What you have to do. Whenever a line carries the word "brązowy", pull it out of the entries.

Items from a dataset:
=-=-=-=-=
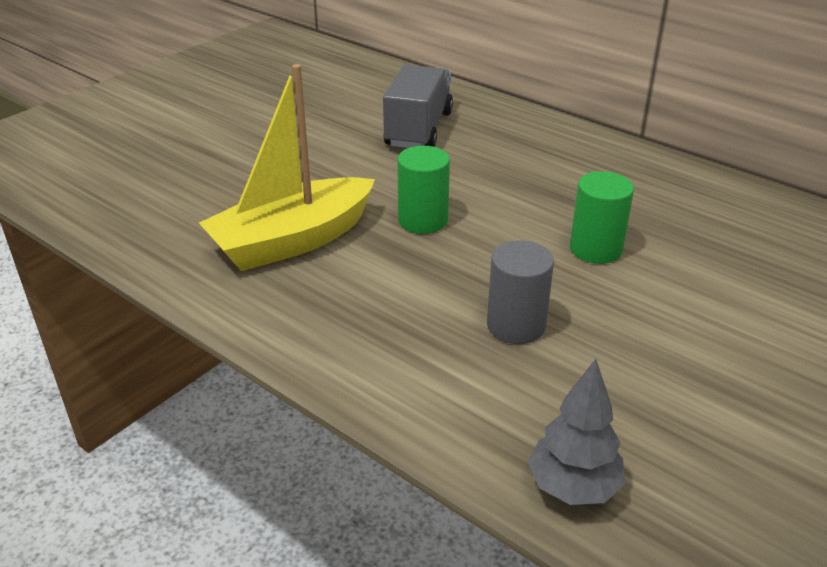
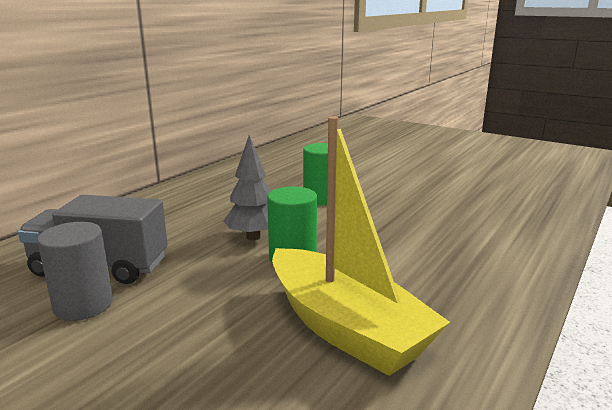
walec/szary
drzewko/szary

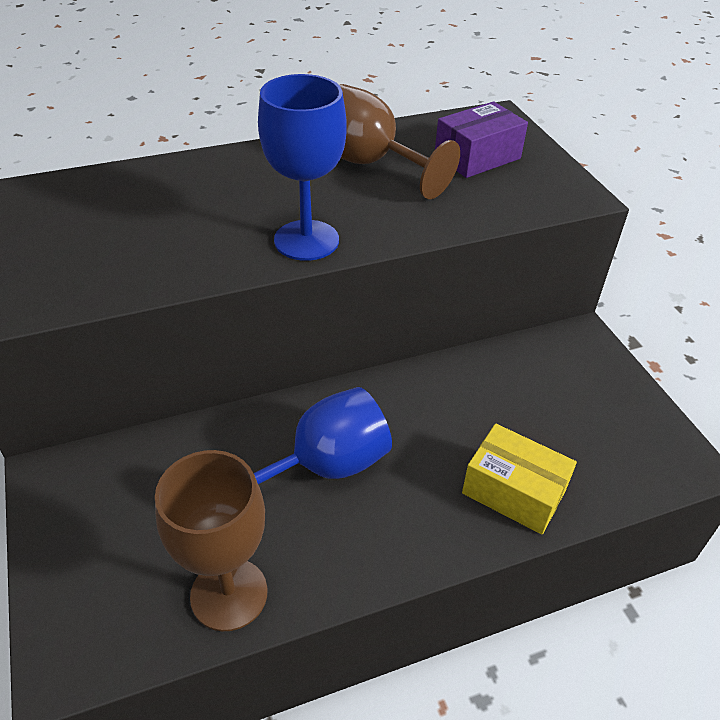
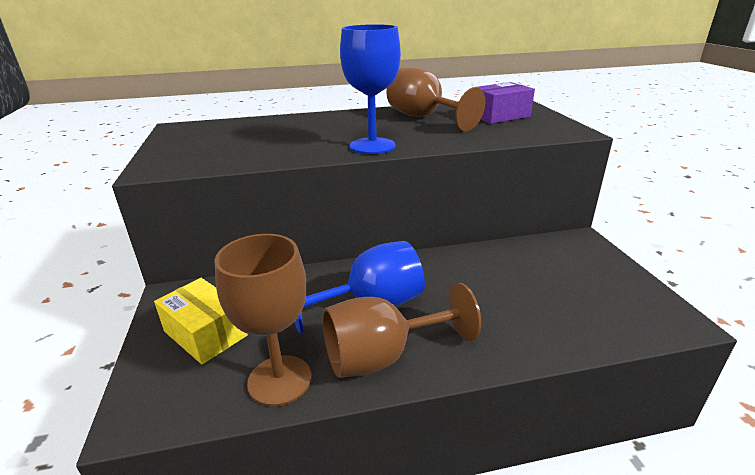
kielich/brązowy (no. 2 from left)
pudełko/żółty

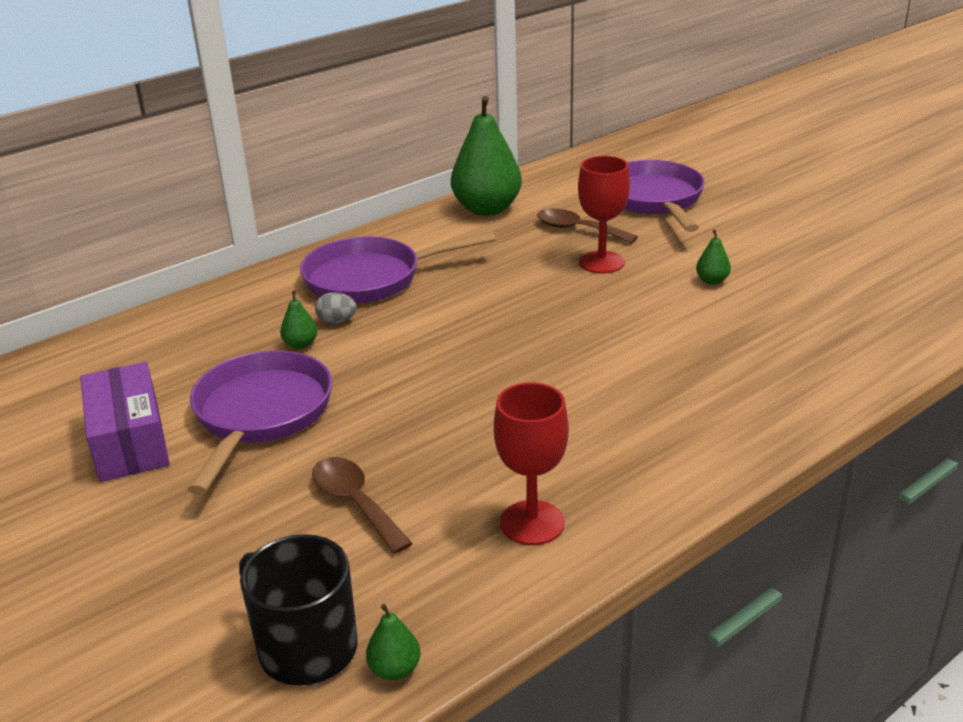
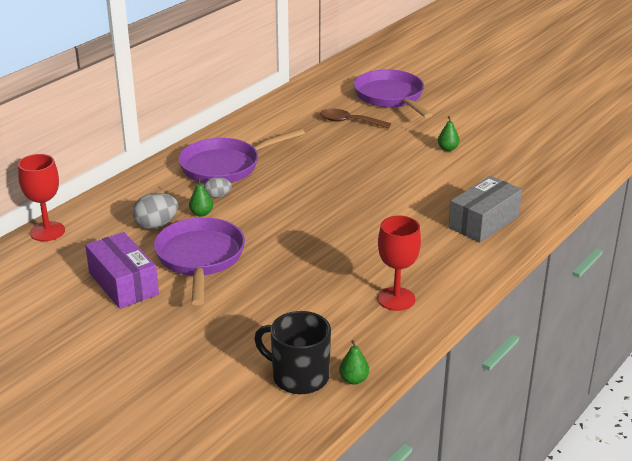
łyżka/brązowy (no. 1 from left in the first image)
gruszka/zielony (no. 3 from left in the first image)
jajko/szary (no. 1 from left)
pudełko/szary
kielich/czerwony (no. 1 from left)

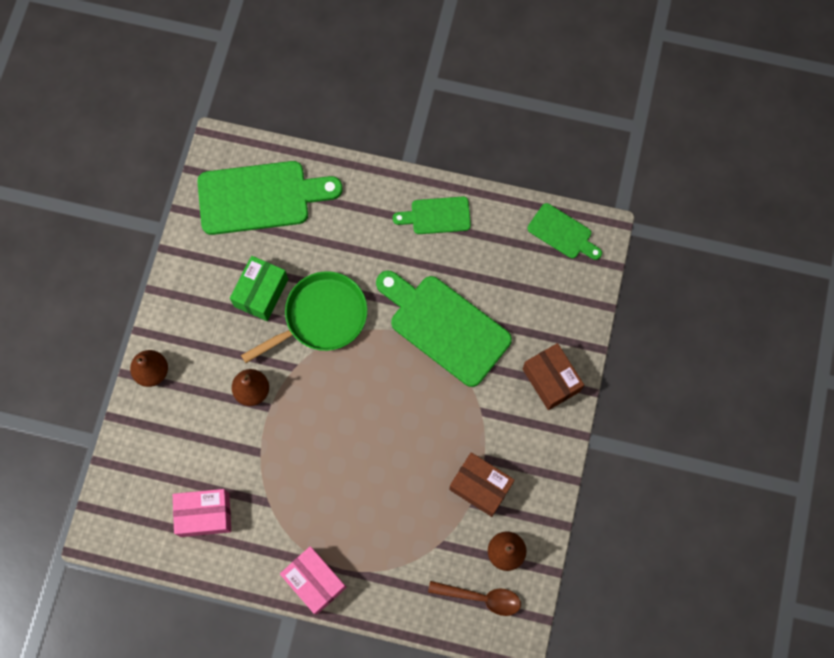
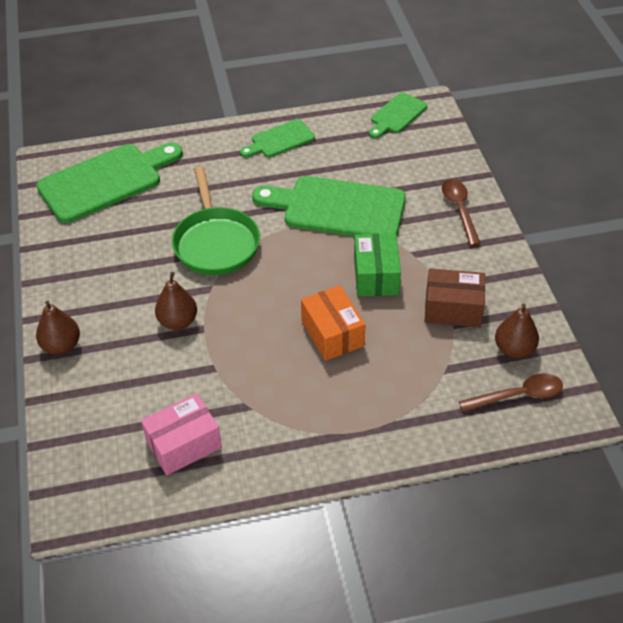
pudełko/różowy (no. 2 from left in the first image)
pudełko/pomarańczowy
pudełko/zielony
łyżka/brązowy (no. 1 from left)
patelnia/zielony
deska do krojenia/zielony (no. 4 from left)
=-=-=-=-=
Task solution.
kielich/brązowy (no. 2 from left)
łyżka/brązowy (no. 1 from left in the first image)
łyżka/brązowy (no. 1 from left)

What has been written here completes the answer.